#### What is expected:
Output only these lines, set down exactly: the one containing "cyan line: (75, 319) -> (45, 237), moved" and each line after it through the end of the records.

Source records
====================

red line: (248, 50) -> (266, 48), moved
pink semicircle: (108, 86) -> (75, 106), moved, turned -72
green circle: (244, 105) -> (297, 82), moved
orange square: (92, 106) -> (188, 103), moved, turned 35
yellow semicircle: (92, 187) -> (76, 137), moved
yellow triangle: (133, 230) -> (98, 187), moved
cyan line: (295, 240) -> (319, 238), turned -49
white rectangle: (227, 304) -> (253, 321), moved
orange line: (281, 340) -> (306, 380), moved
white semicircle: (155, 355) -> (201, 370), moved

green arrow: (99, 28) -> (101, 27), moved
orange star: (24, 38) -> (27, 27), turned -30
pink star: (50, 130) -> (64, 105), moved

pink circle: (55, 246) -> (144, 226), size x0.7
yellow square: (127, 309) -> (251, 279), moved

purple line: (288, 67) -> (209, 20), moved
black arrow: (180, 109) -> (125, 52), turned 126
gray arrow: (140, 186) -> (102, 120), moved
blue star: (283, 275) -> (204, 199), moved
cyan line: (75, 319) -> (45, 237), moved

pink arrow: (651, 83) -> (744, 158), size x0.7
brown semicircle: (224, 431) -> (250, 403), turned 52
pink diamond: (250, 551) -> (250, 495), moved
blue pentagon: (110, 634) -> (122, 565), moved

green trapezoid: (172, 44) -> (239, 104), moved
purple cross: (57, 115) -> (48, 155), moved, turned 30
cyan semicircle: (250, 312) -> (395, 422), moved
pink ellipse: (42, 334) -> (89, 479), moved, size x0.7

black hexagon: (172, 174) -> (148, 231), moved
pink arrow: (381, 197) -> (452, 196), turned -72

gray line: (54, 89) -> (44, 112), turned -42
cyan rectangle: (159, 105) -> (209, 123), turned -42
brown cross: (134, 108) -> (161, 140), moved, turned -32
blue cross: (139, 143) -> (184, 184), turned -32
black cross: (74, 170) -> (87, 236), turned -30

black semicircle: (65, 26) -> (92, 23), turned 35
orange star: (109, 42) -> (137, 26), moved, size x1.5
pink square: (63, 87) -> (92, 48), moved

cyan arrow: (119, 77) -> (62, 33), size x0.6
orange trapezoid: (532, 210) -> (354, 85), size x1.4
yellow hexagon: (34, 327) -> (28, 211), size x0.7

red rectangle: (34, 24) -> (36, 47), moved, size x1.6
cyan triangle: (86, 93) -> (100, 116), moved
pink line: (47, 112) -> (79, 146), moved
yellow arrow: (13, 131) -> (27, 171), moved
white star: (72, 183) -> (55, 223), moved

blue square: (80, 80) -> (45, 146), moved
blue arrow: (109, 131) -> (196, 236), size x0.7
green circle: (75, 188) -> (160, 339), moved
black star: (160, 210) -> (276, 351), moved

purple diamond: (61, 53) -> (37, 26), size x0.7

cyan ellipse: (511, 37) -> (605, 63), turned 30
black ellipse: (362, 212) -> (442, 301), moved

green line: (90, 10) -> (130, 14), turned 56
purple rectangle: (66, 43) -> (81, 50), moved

====================

#### Response to the task:
cyan line: (75, 319) -> (45, 237), moved

pink arrow: (651, 83) -> (744, 158), size x0.7
brown semicircle: (224, 431) -> (250, 403), turned 52
pink diamond: (250, 551) -> (250, 495), moved
blue pentagon: (110, 634) -> (122, 565), moved

green trapezoid: (172, 44) -> (239, 104), moved
purple cross: (57, 115) -> (48, 155), moved, turned 30
cyan semicircle: (250, 312) -> (395, 422), moved
pink ellipse: (42, 334) -> (89, 479), moved, size x0.7

black hexagon: (172, 174) -> (148, 231), moved
pink arrow: (381, 197) -> (452, 196), turned -72

gray line: (54, 89) -> (44, 112), turned -42
cyan rectangle: (159, 105) -> (209, 123), turned -42
brown cross: (134, 108) -> (161, 140), moved, turned -32
blue cross: (139, 143) -> (184, 184), turned -32
black cross: (74, 170) -> (87, 236), turned -30

black semicircle: (65, 26) -> (92, 23), turned 35
orange star: (109, 42) -> (137, 26), moved, size x1.5
pink square: (63, 87) -> (92, 48), moved

cyan arrow: (119, 77) -> (62, 33), size x0.6
orange trapezoid: (532, 210) -> (354, 85), size x1.4
yellow hexagon: (34, 327) -> (28, 211), size x0.7

red rectangle: (34, 24) -> (36, 47), moved, size x1.6
cyan triangle: (86, 93) -> (100, 116), moved
pink line: (47, 112) -> (79, 146), moved
yellow arrow: (13, 131) -> (27, 171), moved
white star: (72, 183) -> (55, 223), moved

blue square: (80, 80) -> (45, 146), moved
blue arrow: (109, 131) -> (196, 236), size x0.7
green circle: (75, 188) -> (160, 339), moved
black star: (160, 210) -> (276, 351), moved

purple diamond: (61, 53) -> (37, 26), size x0.7

cyan ellipse: (511, 37) -> (605, 63), turned 30
black ellipse: (362, 212) -> (442, 301), moved

green line: (90, 10) -> (130, 14), turned 56
purple rectangle: (66, 43) -> (81, 50), moved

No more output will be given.